Object transformation records:
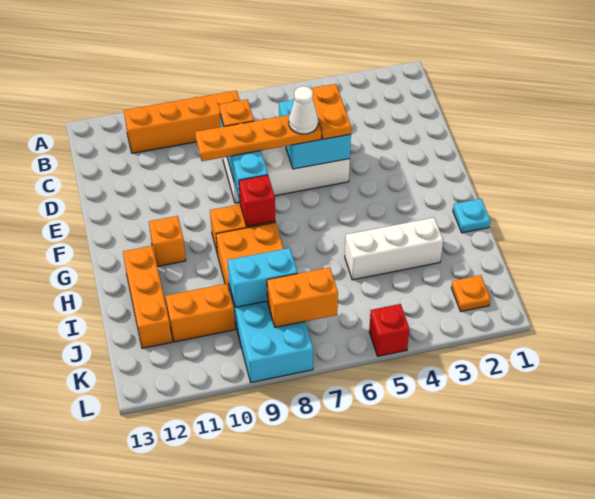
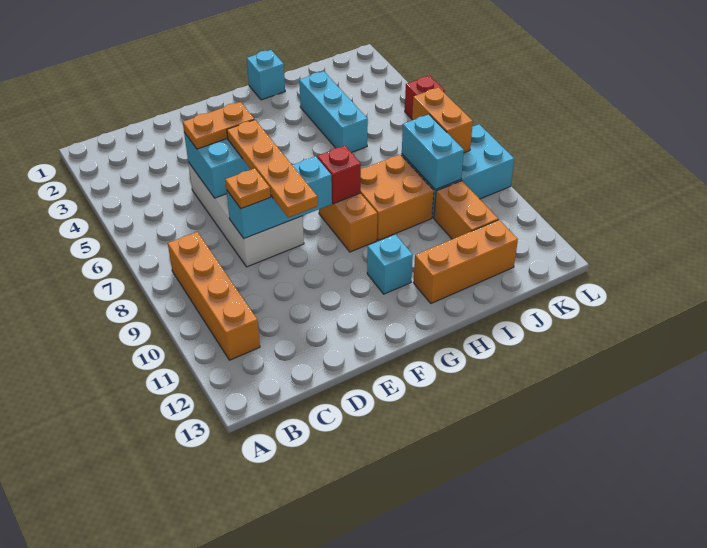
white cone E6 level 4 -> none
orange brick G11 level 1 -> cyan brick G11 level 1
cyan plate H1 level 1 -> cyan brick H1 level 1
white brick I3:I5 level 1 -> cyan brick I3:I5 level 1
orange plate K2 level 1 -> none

TASK DIRECTIONS: The copy should match each line above exactly and contain no images.

EXERCISE ANSWER:
white cone E6 level 4 -> none
orange brick G11 level 1 -> cyan brick G11 level 1
cyan plate H1 level 1 -> cyan brick H1 level 1
white brick I3:I5 level 1 -> cyan brick I3:I5 level 1
orange plate K2 level 1 -> none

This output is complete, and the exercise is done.